◆ **WORK TASK**
Starting with the line that contains "R2: none -> 10k (GND, N030)", copy every line through the end of the data below, exactly and with nothing added.

◆ **SOURCE MATERIAL**
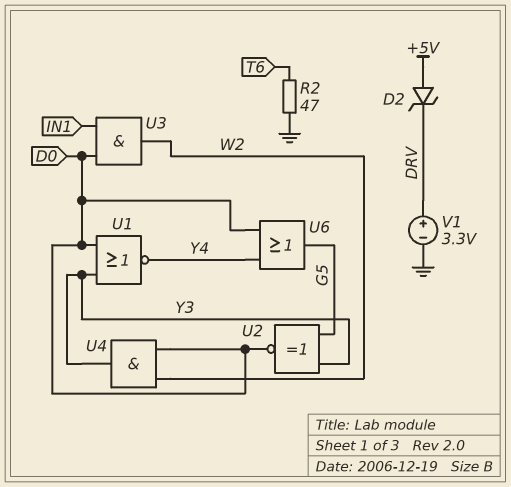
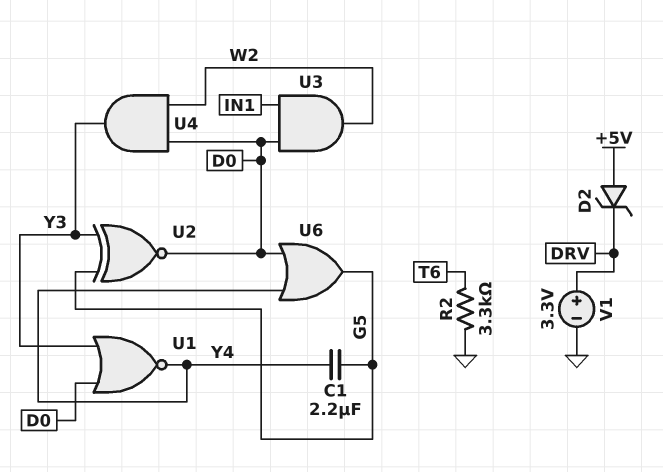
C1: none -> 2.2uF (G5, Y4)
R2: 47 (GND, T6) -> 3.3k (GND, T6)

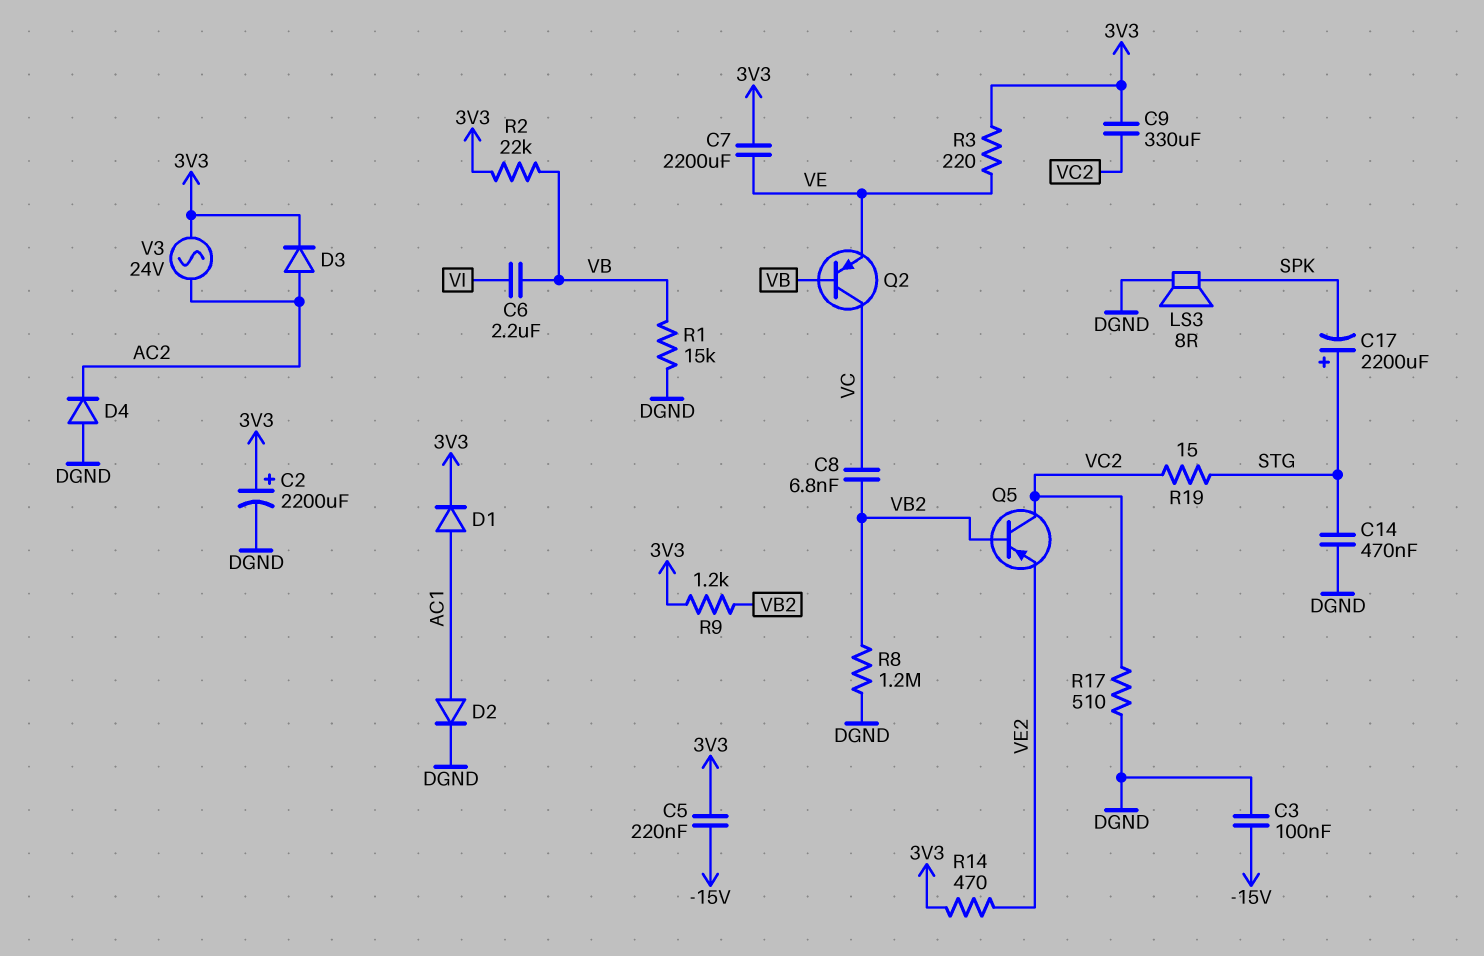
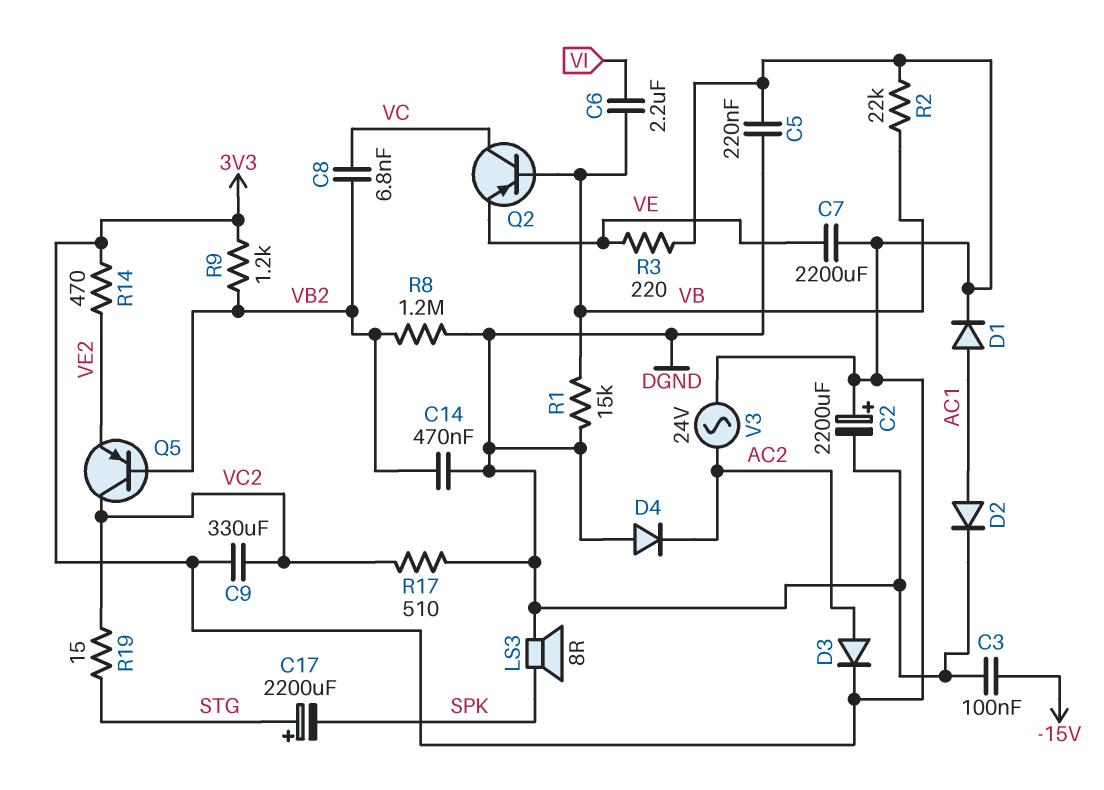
C5: 220nF (-15V, 3V3) -> 220nF (3V3, DGND)
C14: 470nF (DGND, STG) -> 470nF (DGND, VB2)

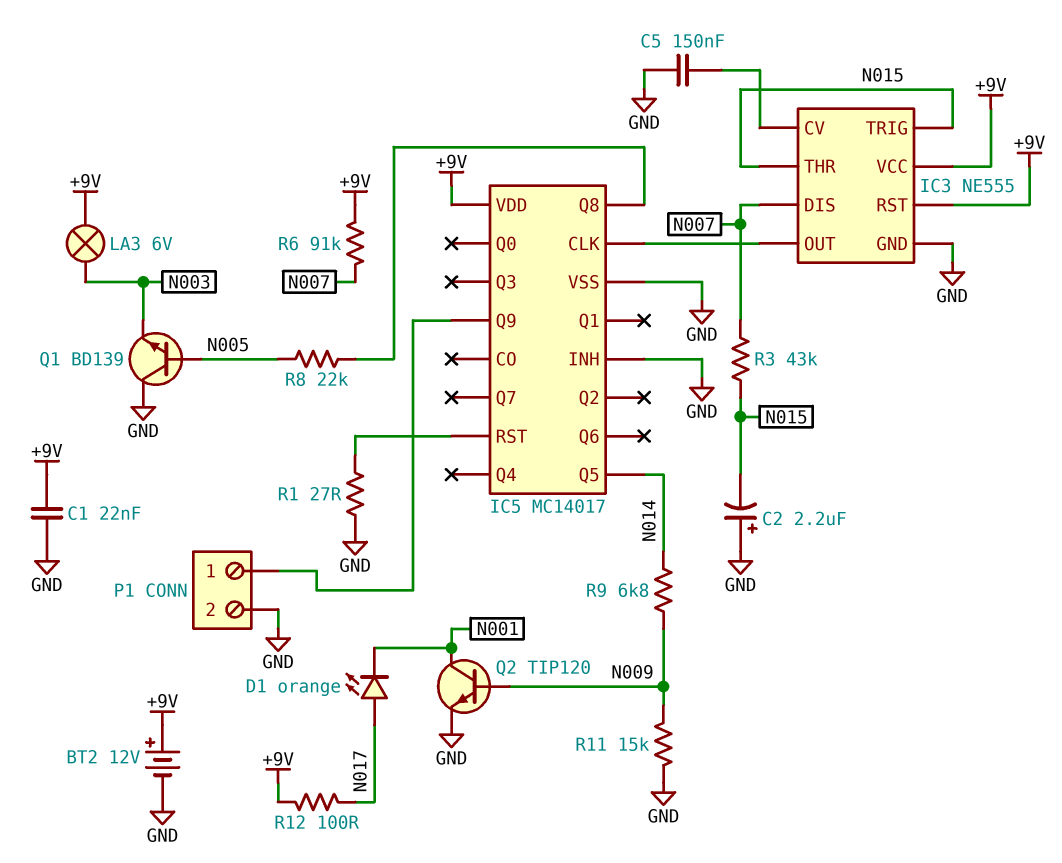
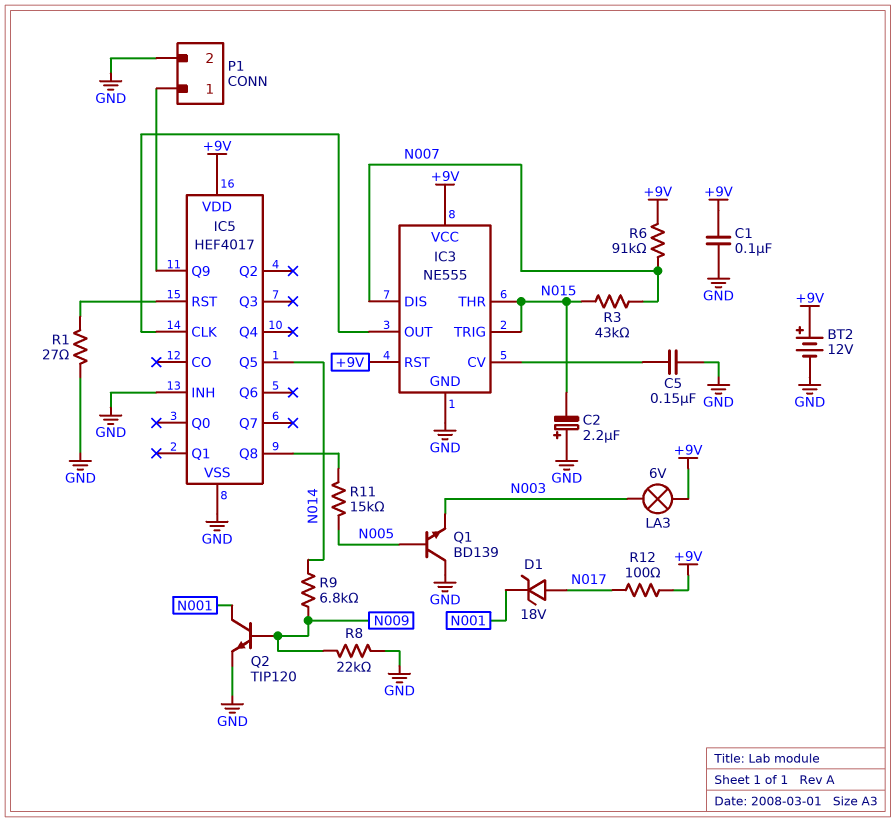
C1: 22nF (+9V, GND) -> 100nF (+9V, GND)
D1: LED orange (A N017, K N001) -> zener 18V (A N017, K N001)
IC5: MC14017 -> HEF4017
R8: 22k (IC5/Q8, N005) -> 22k (GND, N009)
R11: 15k (GND, N009) -> 15k (IC5/Q8, N005)

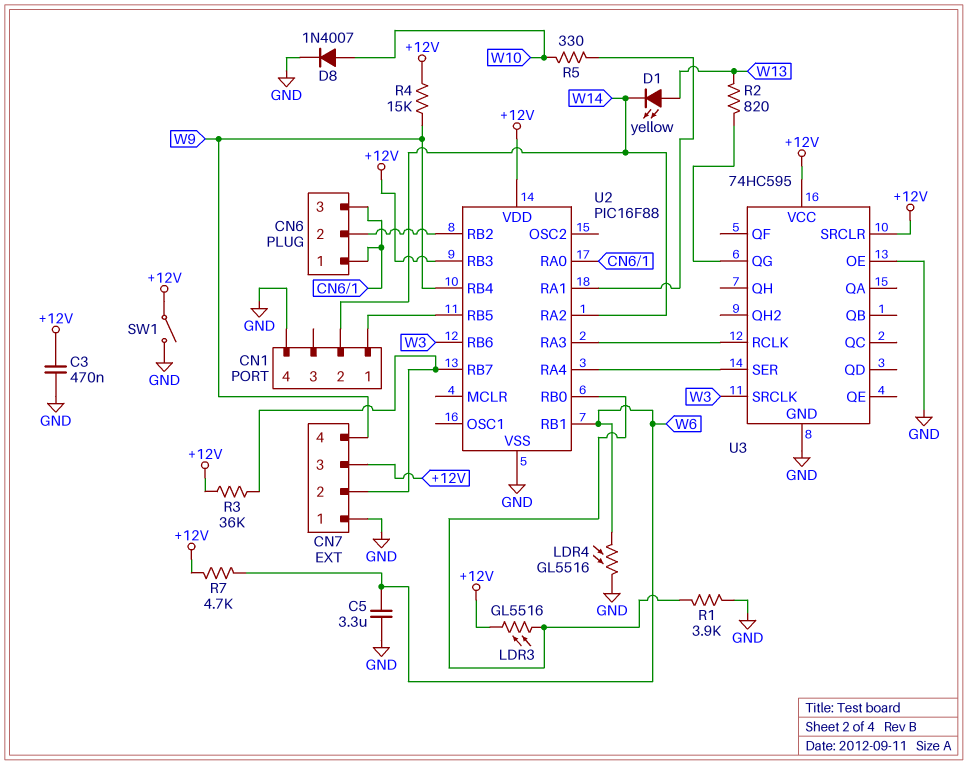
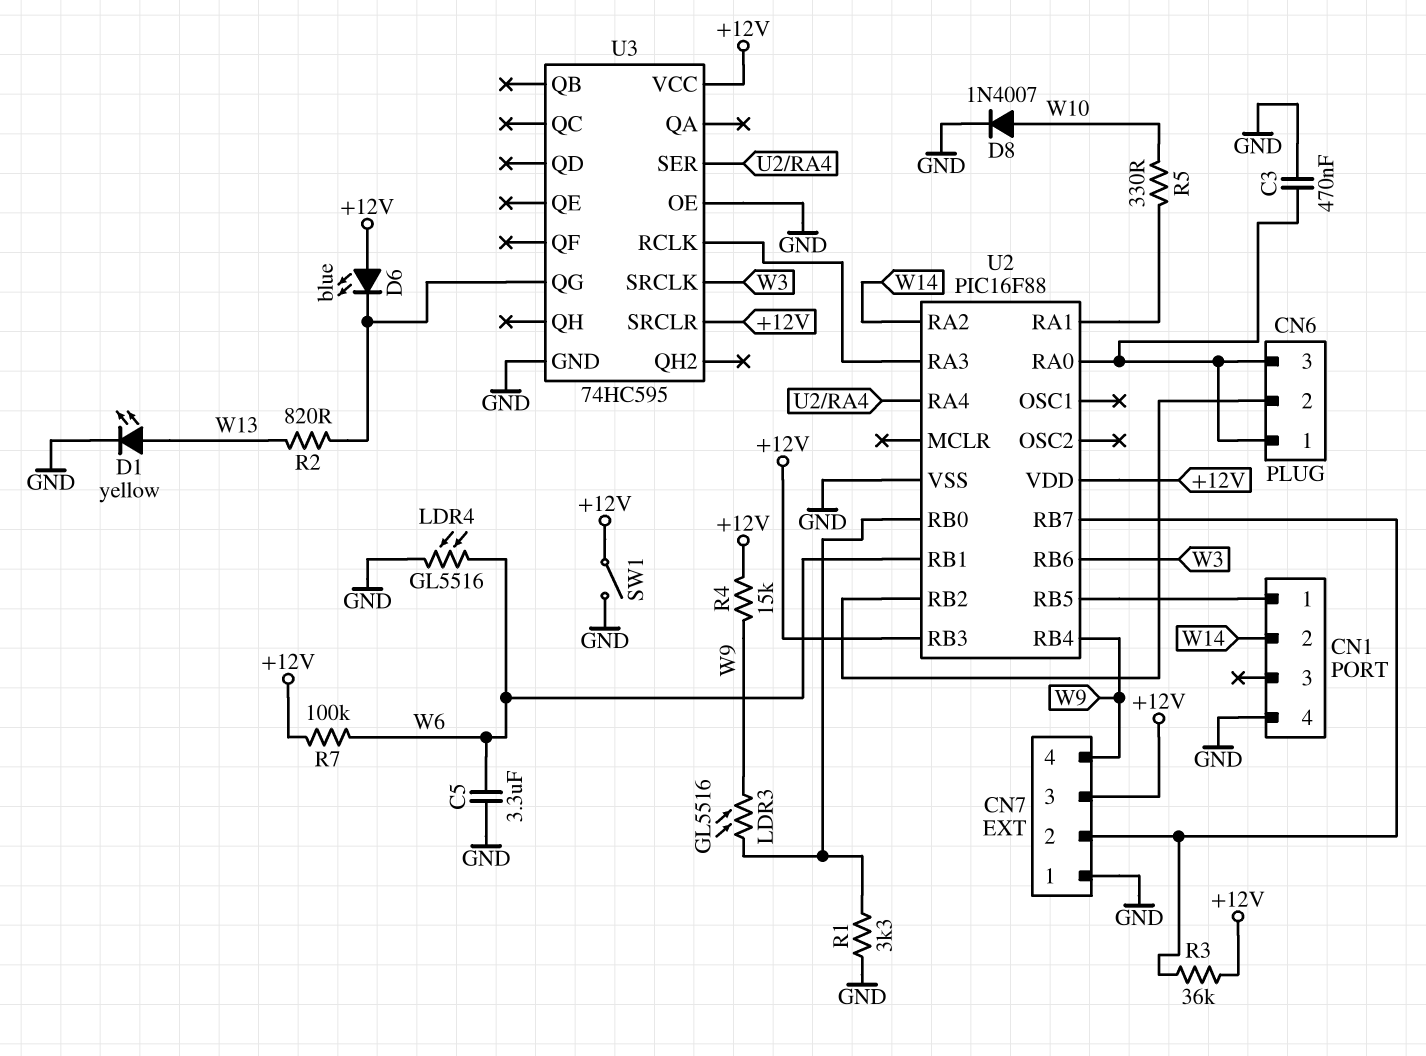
C3: 470nF (+12V, GND) -> 470nF (CN6/1, GND)
D1: LED yellow (A W13, K W14) -> LED yellow (A W13, K GND)
D6: none -> LED blue (A +12V, K U3/QG)
LDR3: GL5516 (+12V, U2/RB0) -> GL5516 (U2/RB0, W9)
R1: 3.9k (GND, U2/RB0) -> 3.3k (GND, U2/RB0)
R7: 4.7k (+12V, W6) -> 100k (+12V, W6)

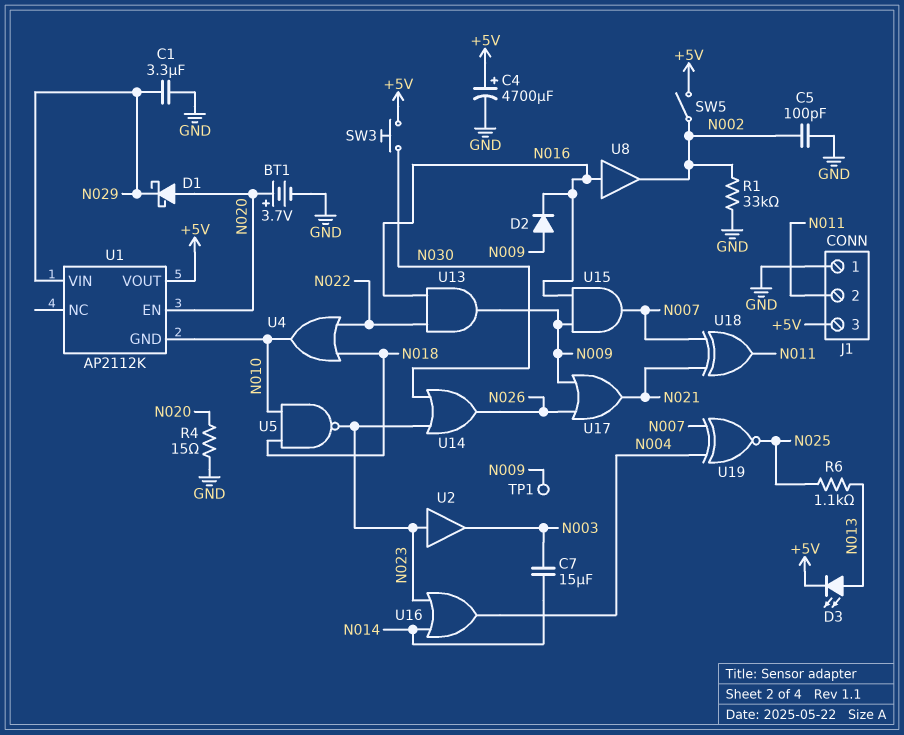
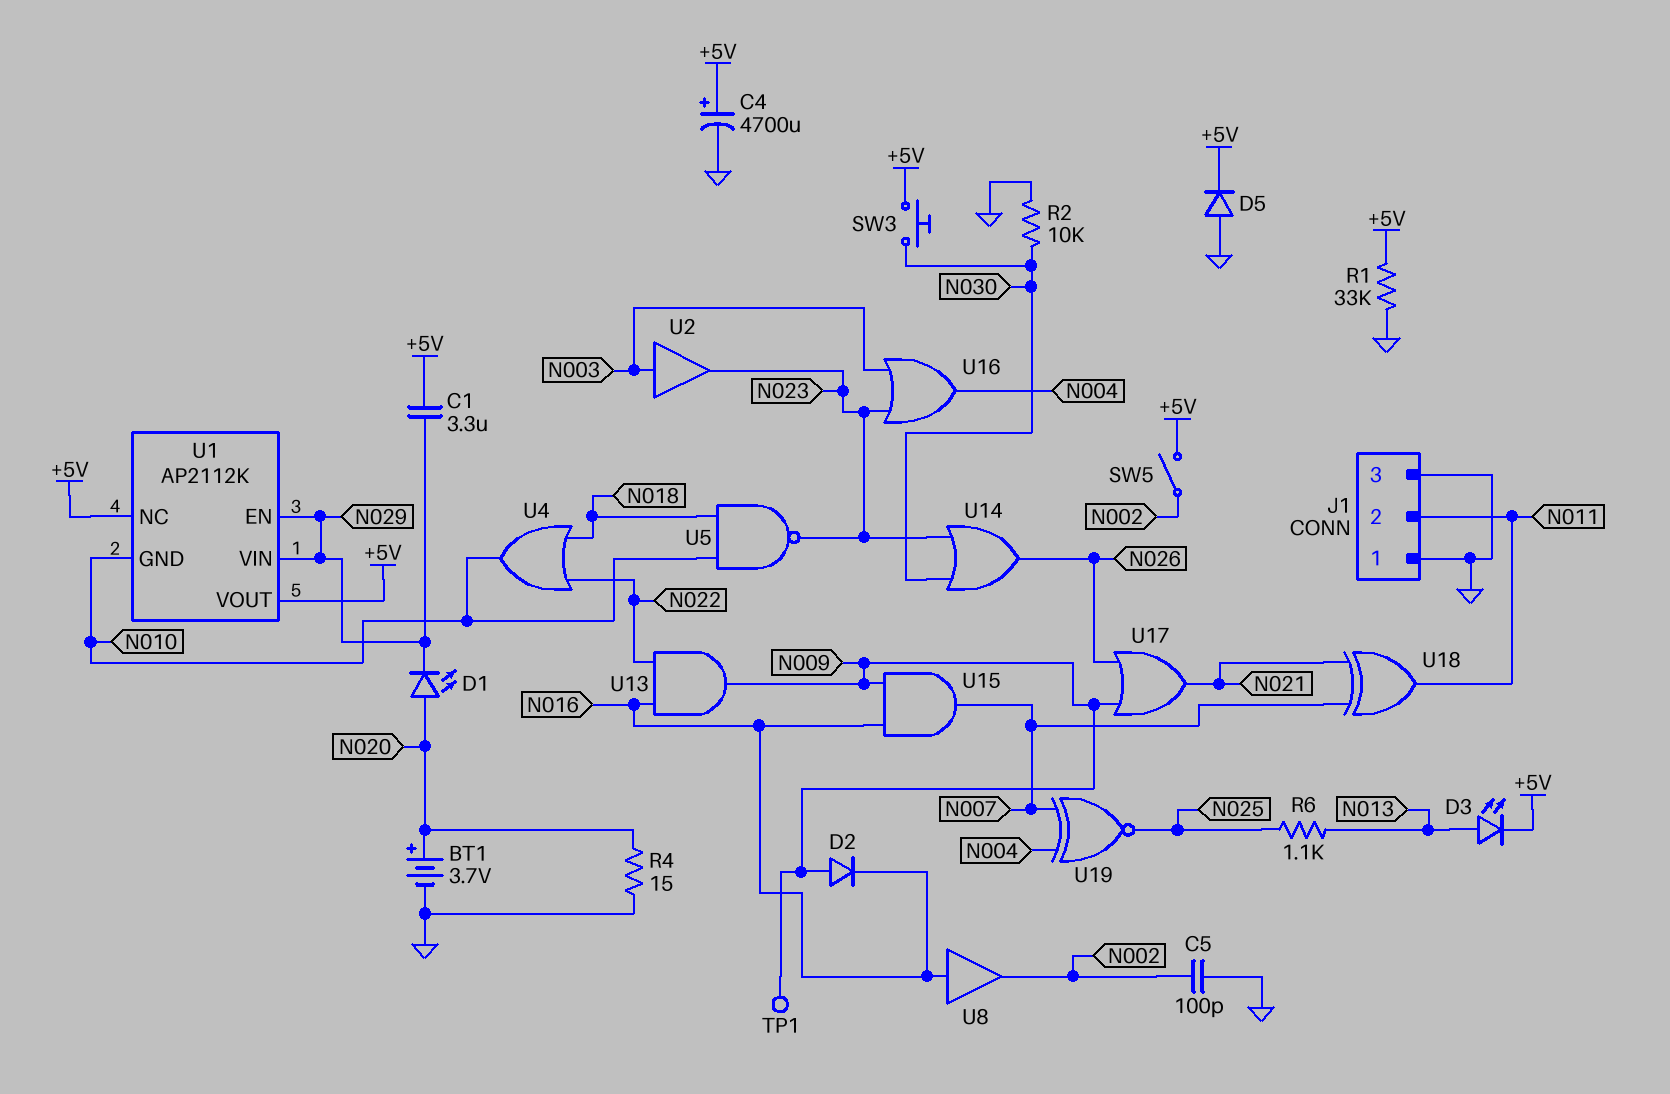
C1: 3.3uF (GND, N029) -> 3.3uF (+5V, N029)
C7: 15uF (N003, N014) -> none
D1: schottky (A N020, K N029) -> LED (A N020, K N029)
D5: none -> diode (A GND, K +5V)
J1 pin 3: +5V -> GND
R1: 33k (GND, N002) -> 33k (+5V, GND)
R2: none -> 10k (GND, N030)
U1 pin EN: N020 -> N029
U1 pin NC: none -> +5V
U2: buffer (in N023, out N003) -> buffer (in N003, out N023)
U16: OR (in N014, in N023, out N004) -> OR (in N003, in N023, out N004)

◆ **ANSWER TO THIS TASK**
R2: none -> 10k (GND, N030)
U1 pin EN: N020 -> N029
U1 pin NC: none -> +5V
U2: buffer (in N023, out N003) -> buffer (in N003, out N023)
U16: OR (in N014, in N023, out N004) -> OR (in N003, in N023, out N004)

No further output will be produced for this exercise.